### RECORDS FOR PROCESSING
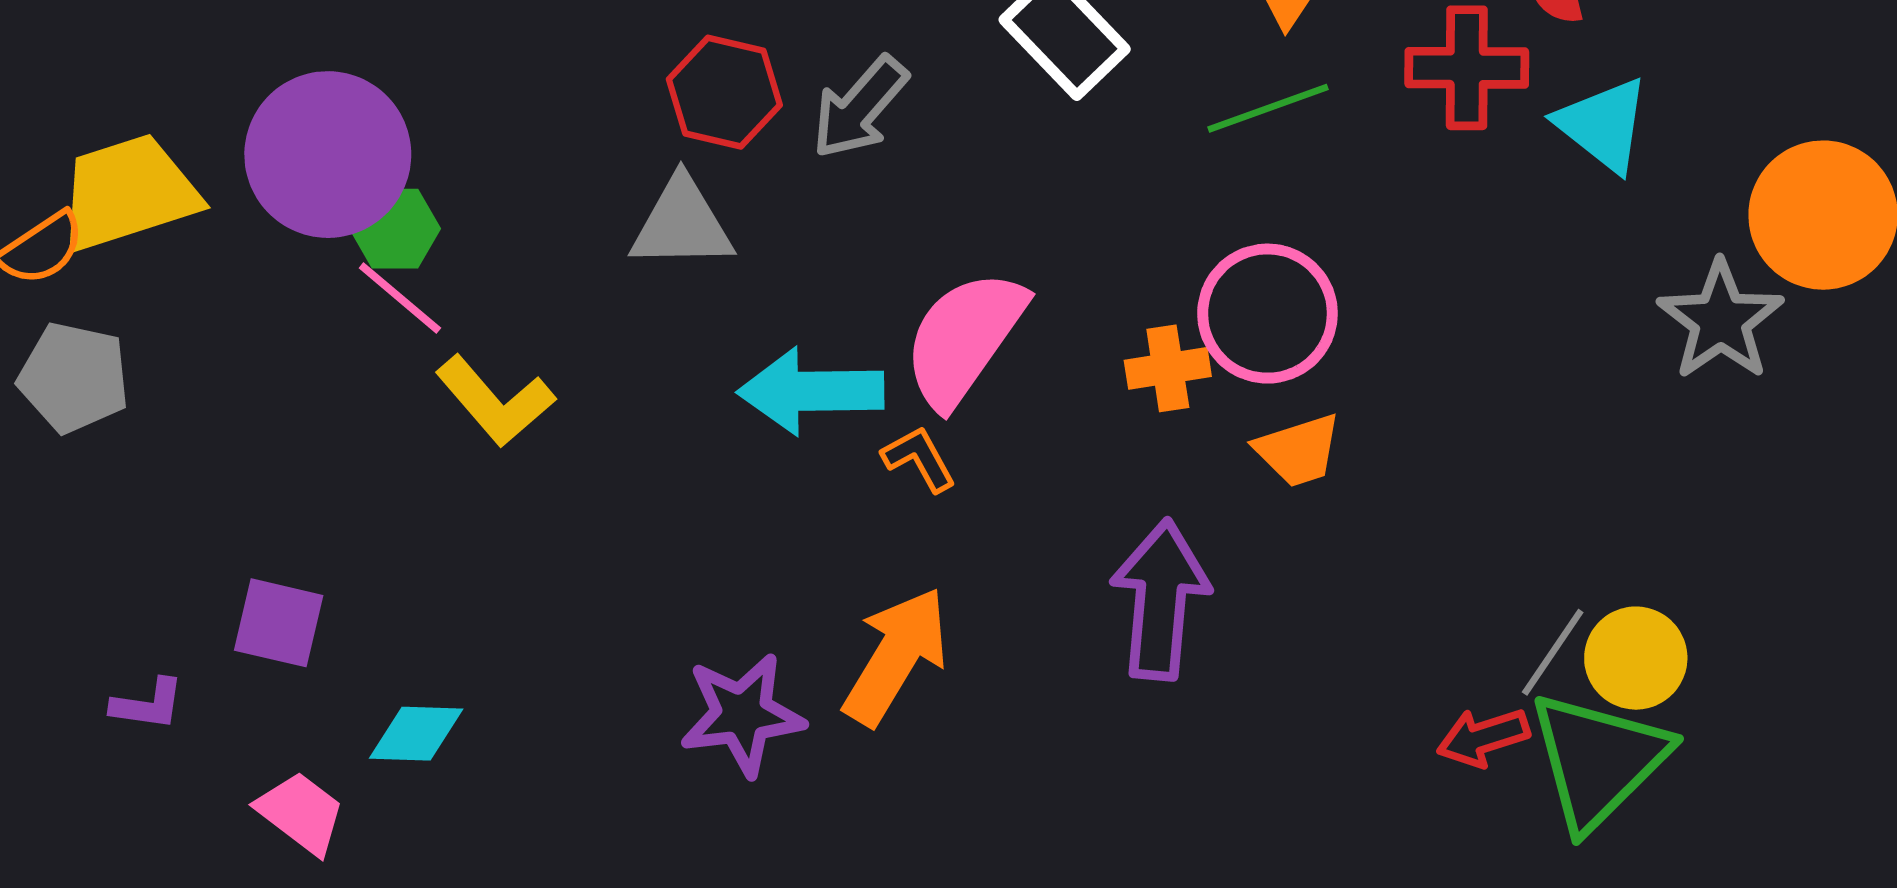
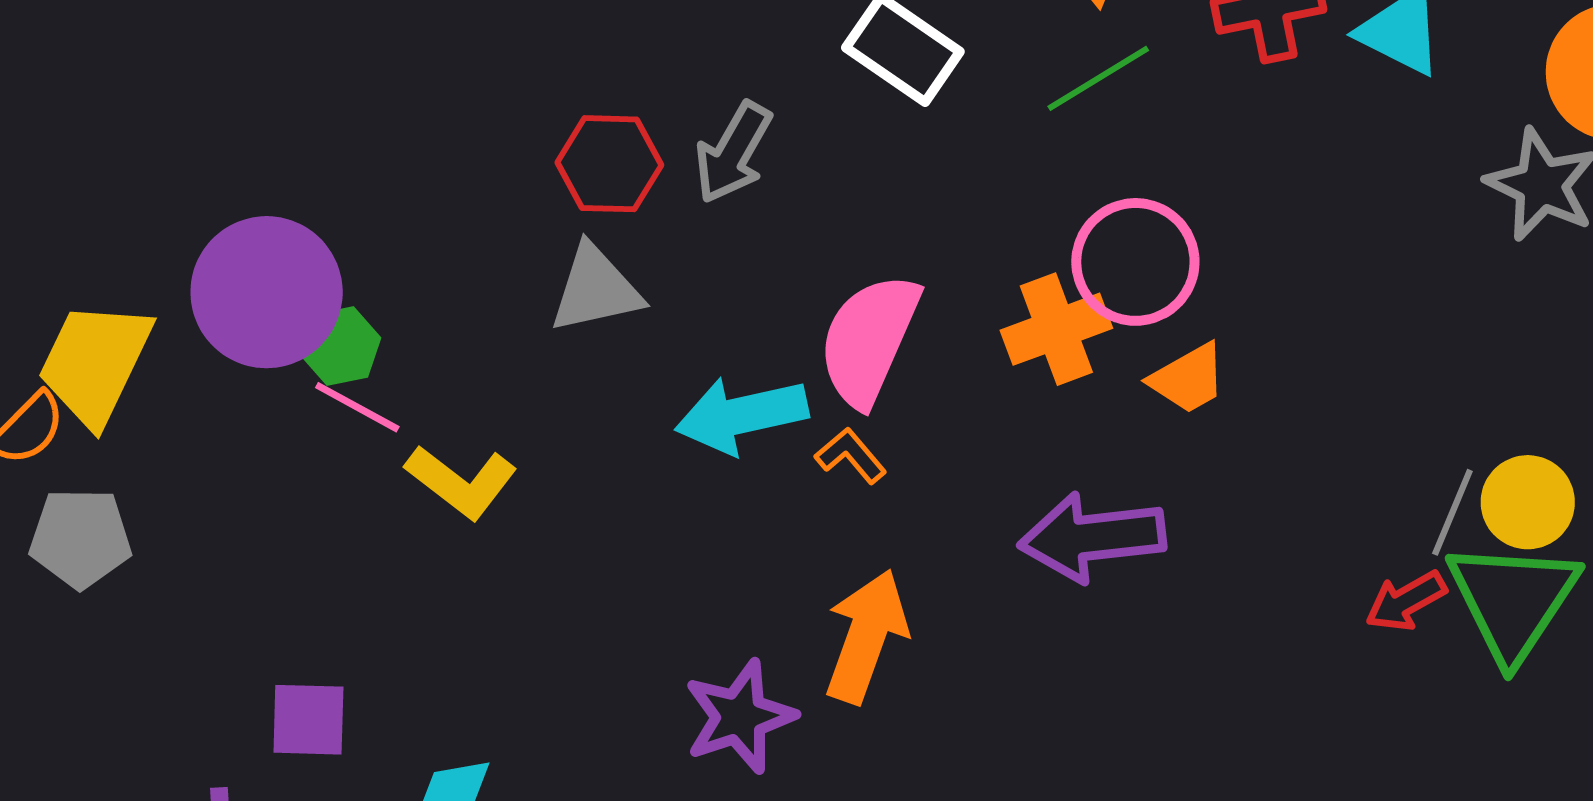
yellow trapezoid: (128, 193) -> (95, 363), turned -35
orange cross: (1168, 368) -> (1056, 329), size x1.4
purple arrow: (1160, 600) -> (1092, 537), turned -90

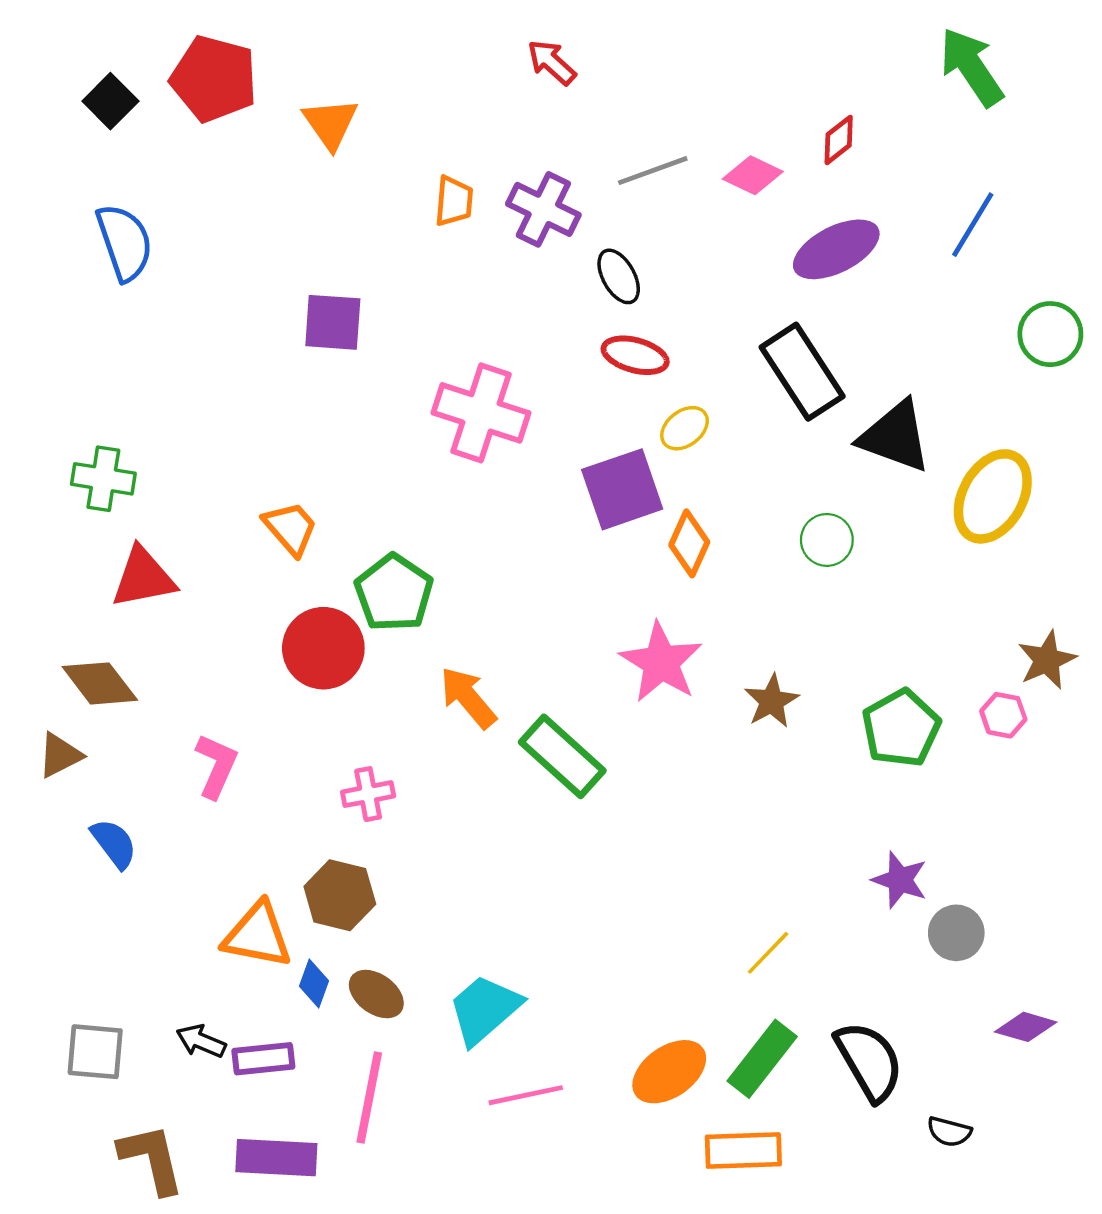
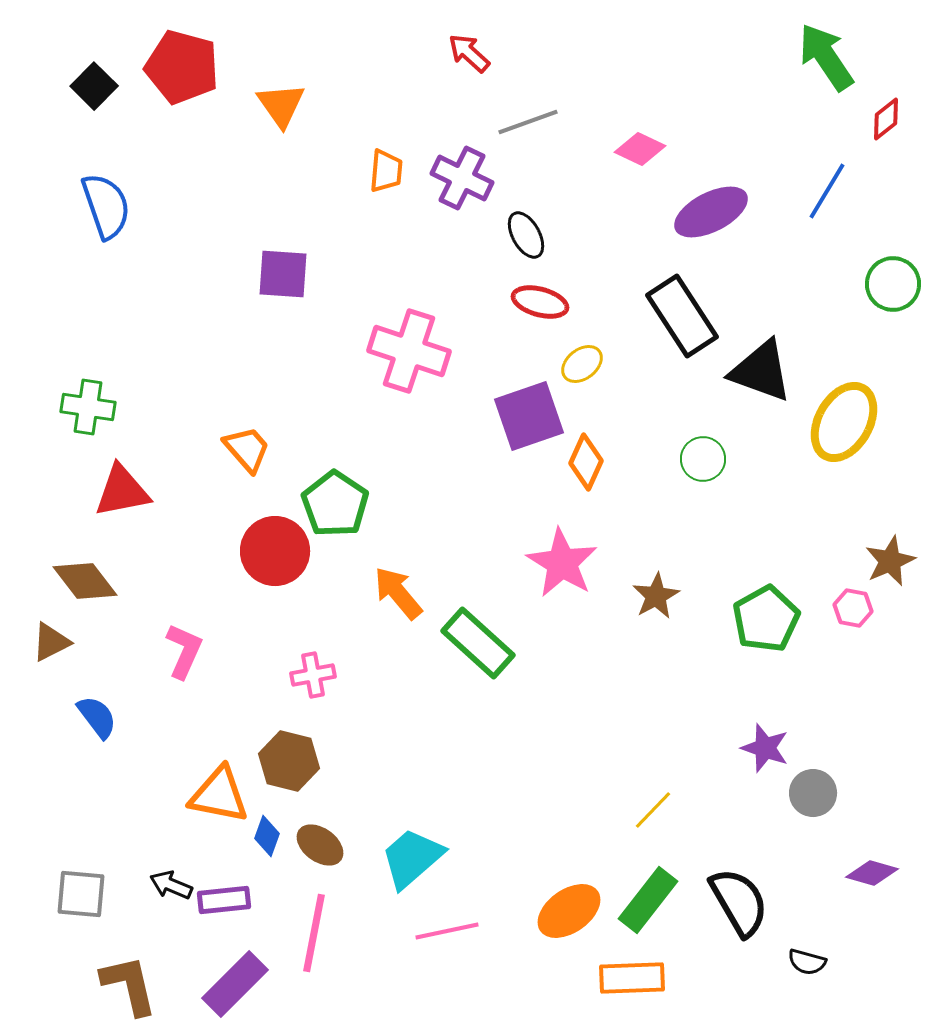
red diamond: (839, 140) -> (886, 119), moved
gray line: (653, 171) -> (528, 122), moved
purple rectangle: (276, 1158) -> (235, 984), turned -48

### ASSIGNED TASK
Using the material above, please count the lines in which the word "moved" occurs and give the number with nothing added.

### RESULT OF THE EXERCISE
2